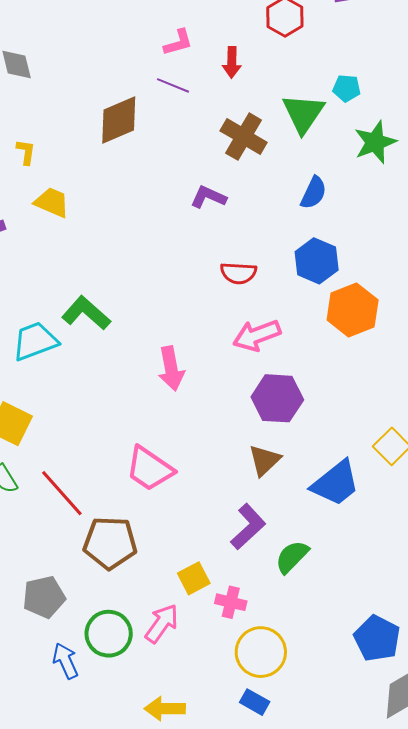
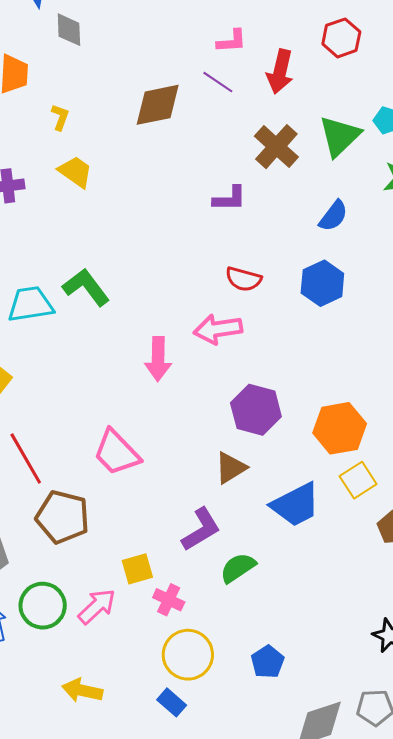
red arrow: (232, 62) -> (280, 72), size x1.4
purple L-shape: (208, 197) -> (230, 199), turned 144
orange hexagon: (353, 310) -> (340, 428), moved
pink arrow: (257, 335) -> (218, 329), moved
blue pentagon: (377, 638) -> (268, 662), moved, size x0.7

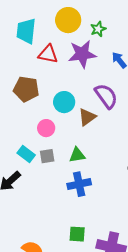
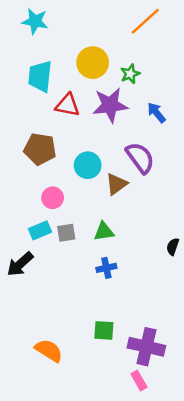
pink circle: (46, 128) -> (53, 198), moved
cyan rectangle: (26, 154) -> (40, 230), turned -60
blue cross: (79, 184) -> (106, 268), size x0.7

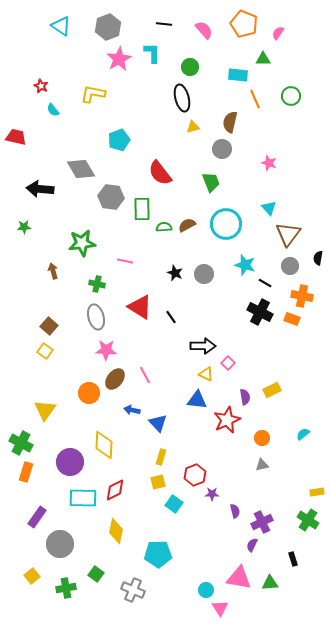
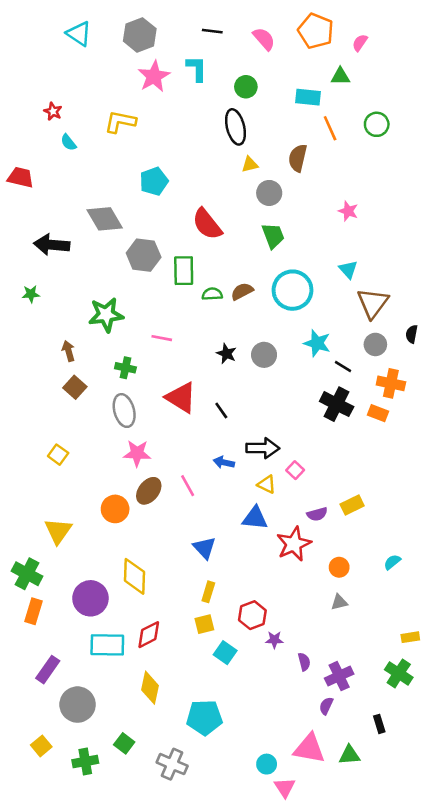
gray circle: (222, 149) -> (269, 193), moved
brown square: (49, 326) -> (75, 387), moved
purple semicircle: (245, 397) -> (317, 514), turned 84
blue arrow: (132, 410) -> (224, 462), moved

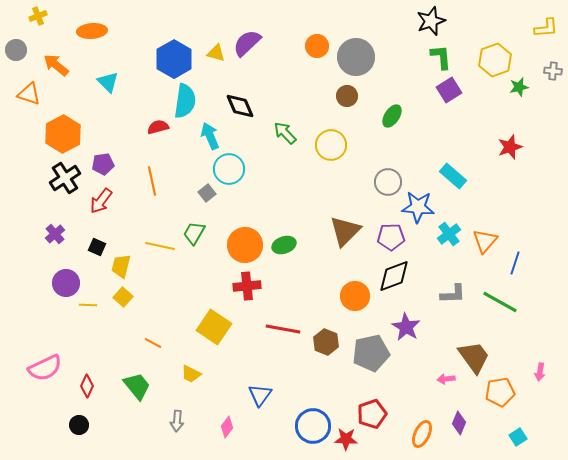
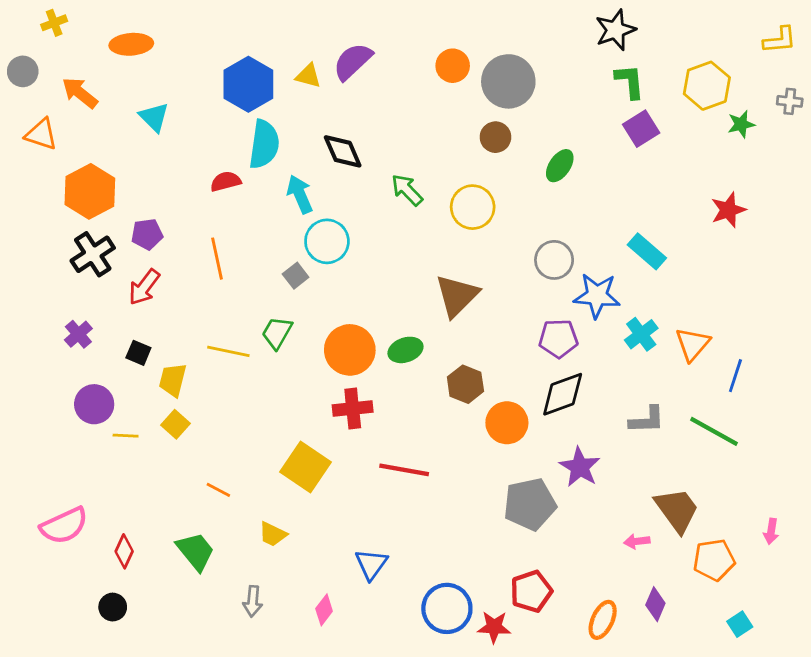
brown triangle: (345, 231) -> (457, 296), moved
brown hexagon: (326, 342) -> (465, 384), moved

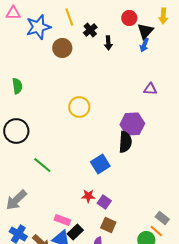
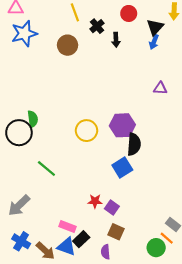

> **Assignment**: Keep the pictures out of the copy and return the rest of the data above exactly.

> **Written answer**:
red arrow: (232, 62) -> (280, 72), size x1.4
purple L-shape: (208, 197) -> (230, 199), turned 144
orange hexagon: (353, 310) -> (340, 428), moved
pink arrow: (257, 335) -> (218, 329), moved
blue pentagon: (377, 638) -> (268, 662), moved, size x0.7

pink circle: (46, 128) -> (53, 198), moved
cyan rectangle: (26, 154) -> (40, 230), turned -60
blue cross: (79, 184) -> (106, 268), size x0.7

gray circle: (222, 149) -> (269, 193), moved
brown square: (49, 326) -> (75, 387), moved
purple semicircle: (245, 397) -> (317, 514), turned 84
blue arrow: (132, 410) -> (224, 462), moved

brown triangle: (345, 231) -> (457, 296), moved
brown hexagon: (326, 342) -> (465, 384), moved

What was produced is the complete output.